• AIM OF THE TASK
Where an entry holds an image, skip the image but reproduce the rest word for word.

= Beginning of Section =

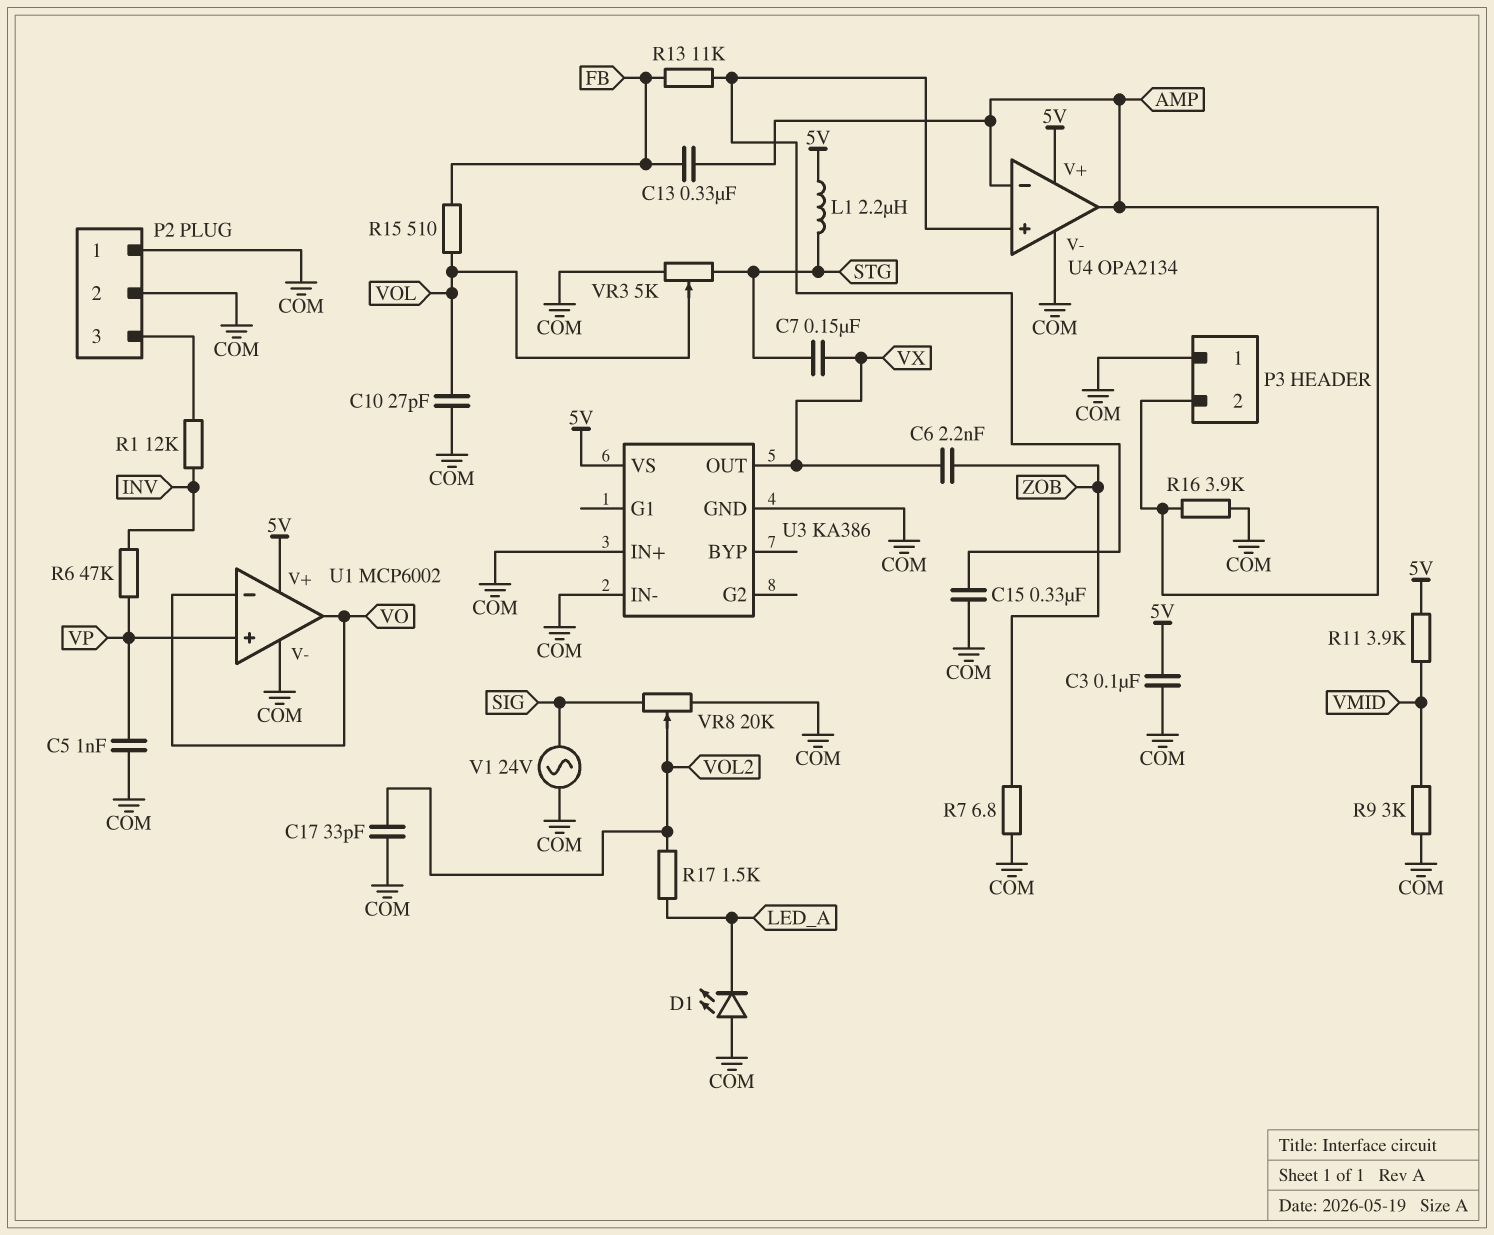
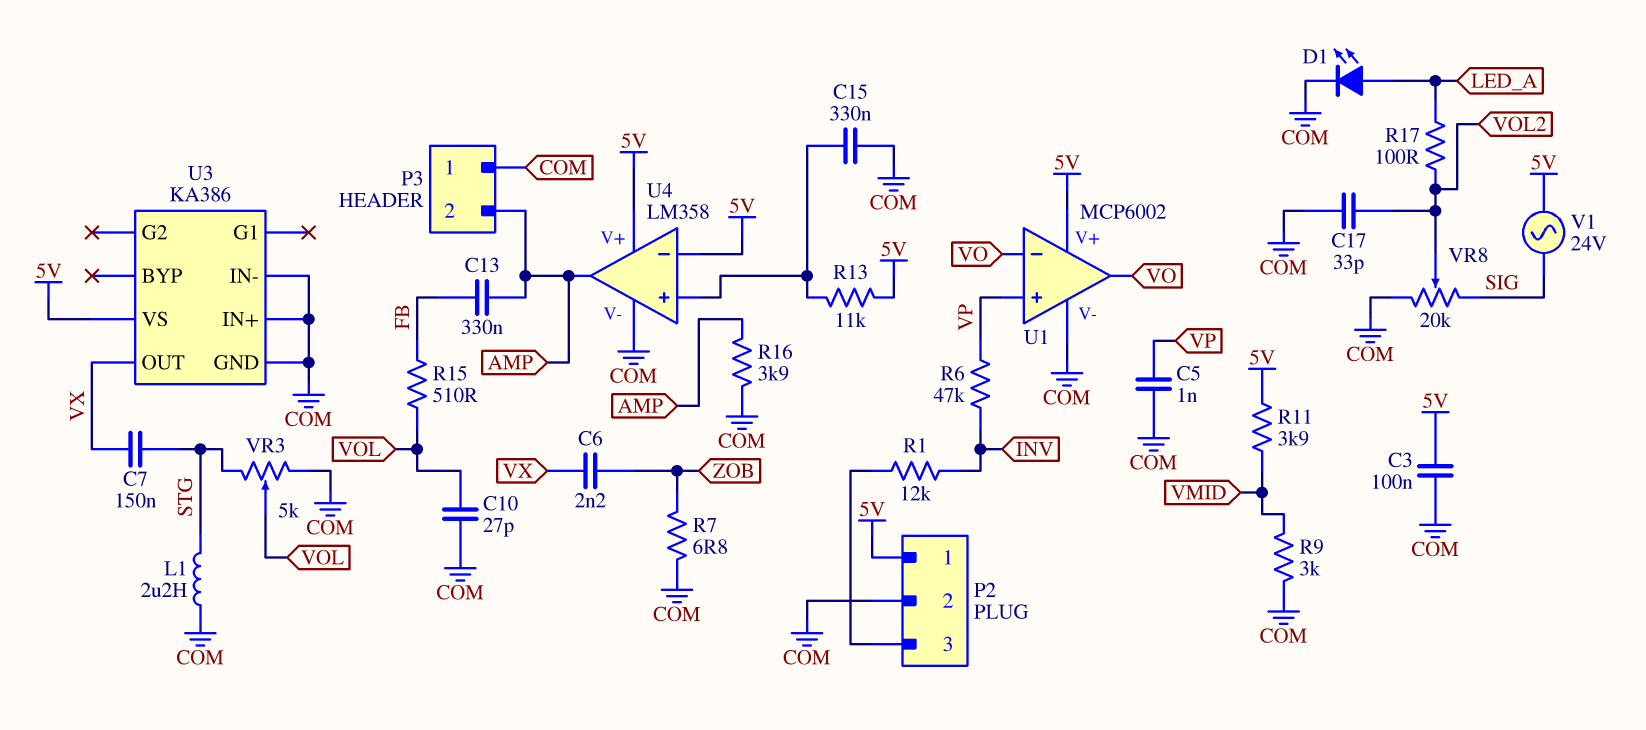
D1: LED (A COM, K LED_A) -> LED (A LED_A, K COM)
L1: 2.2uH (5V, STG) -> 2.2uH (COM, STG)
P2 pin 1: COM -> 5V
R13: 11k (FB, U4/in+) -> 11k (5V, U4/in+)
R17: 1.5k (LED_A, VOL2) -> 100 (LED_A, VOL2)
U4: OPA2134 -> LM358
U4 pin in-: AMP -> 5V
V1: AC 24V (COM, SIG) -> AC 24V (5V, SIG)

= End of Section =

• WRITTEN ANSWER
D1: LED (A COM, K LED_A) -> LED (A LED_A, K COM)
L1: 2.2uH (5V, STG) -> 2.2uH (COM, STG)
P2 pin 1: COM -> 5V
R13: 11k (FB, U4/in+) -> 11k (5V, U4/in+)
R17: 1.5k (LED_A, VOL2) -> 100 (LED_A, VOL2)
U4: OPA2134 -> LM358
U4 pin in-: AMP -> 5V
V1: AC 24V (COM, SIG) -> AC 24V (5V, SIG)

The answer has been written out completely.